▶ **To do**:
Please print the entries exactly, omitting each image.

▶ **Records to use**:
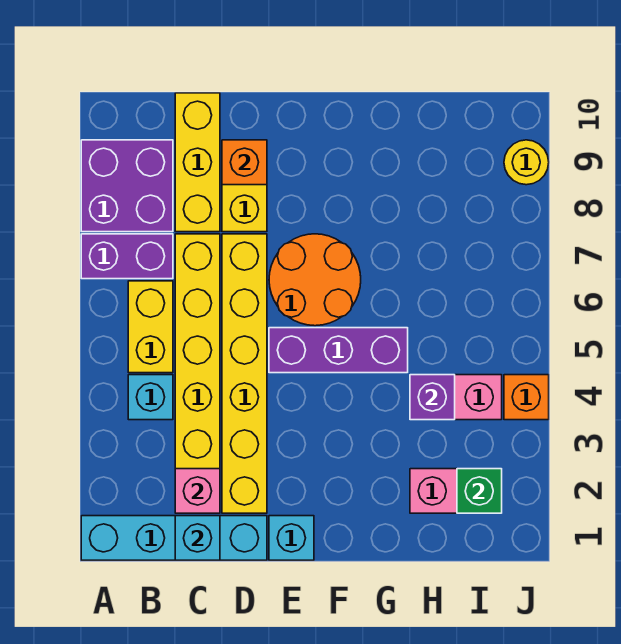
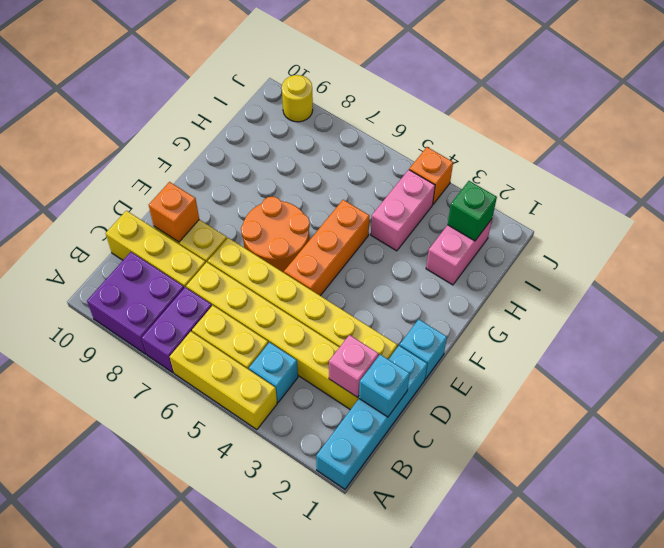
none -> yellow 1x3 brick [170,332,277,430]
purple 1x3 brick [269,328,408,373] -> orange 1x3 brick [284,200,370,296]
purple 1x1 brick [410,375,455,420] -> none

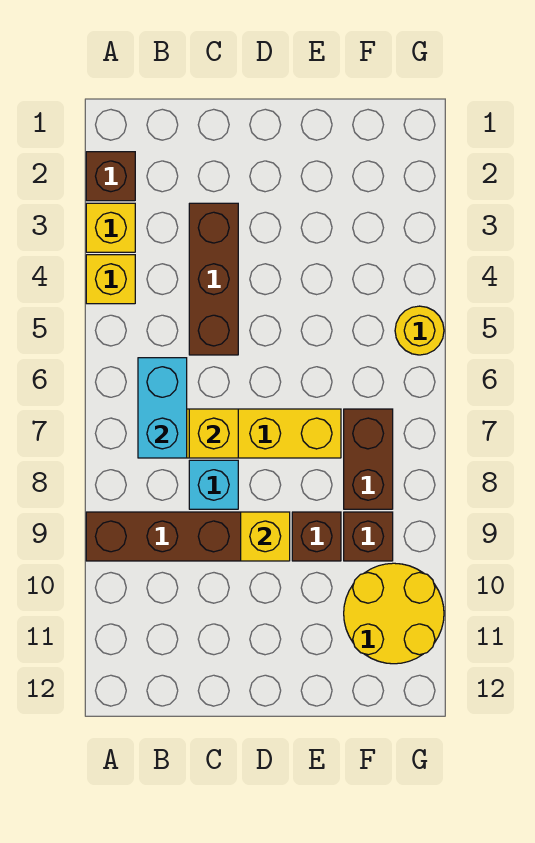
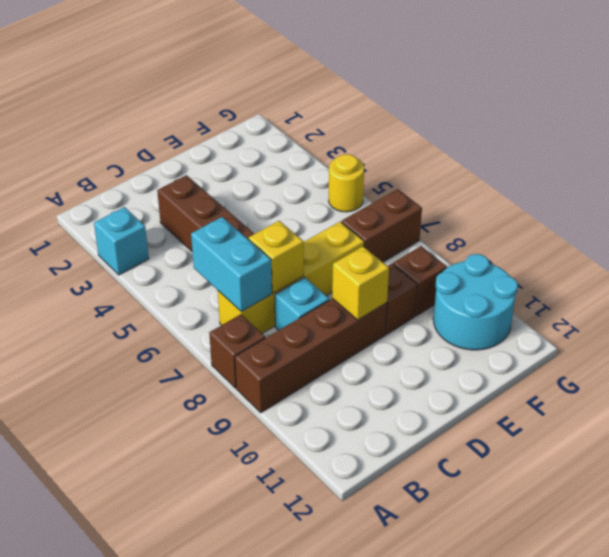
brown 1x1 brick [86,152,135,201] -> brown 1x1 brick moved to [209,314,265,388]
yellow 1x1 brick [86,203,135,252] -> cyan 1x1 brick [94,207,149,275]
yellow 1x1 brick [86,255,135,304] -> none
brown 1x2 brick [344,409,393,509] -> brown 1x2 brick turned to [342,189,422,262]
yellow 2x2 round brick [344,563,444,664] -> cyan 2x2 round brick [433,254,518,350]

▶ **Solution to this problem**:
none -> yellow 1x3 brick [170,332,277,430]
purple 1x3 brick [269,328,408,373] -> orange 1x3 brick [284,200,370,296]
purple 1x1 brick [410,375,455,420] -> none

brown 1x1 brick [86,152,135,201] -> brown 1x1 brick moved to [209,314,265,388]
yellow 1x1 brick [86,203,135,252] -> cyan 1x1 brick [94,207,149,275]
yellow 1x1 brick [86,255,135,304] -> none
brown 1x2 brick [344,409,393,509] -> brown 1x2 brick turned to [342,189,422,262]
yellow 2x2 round brick [344,563,444,664] -> cyan 2x2 round brick [433,254,518,350]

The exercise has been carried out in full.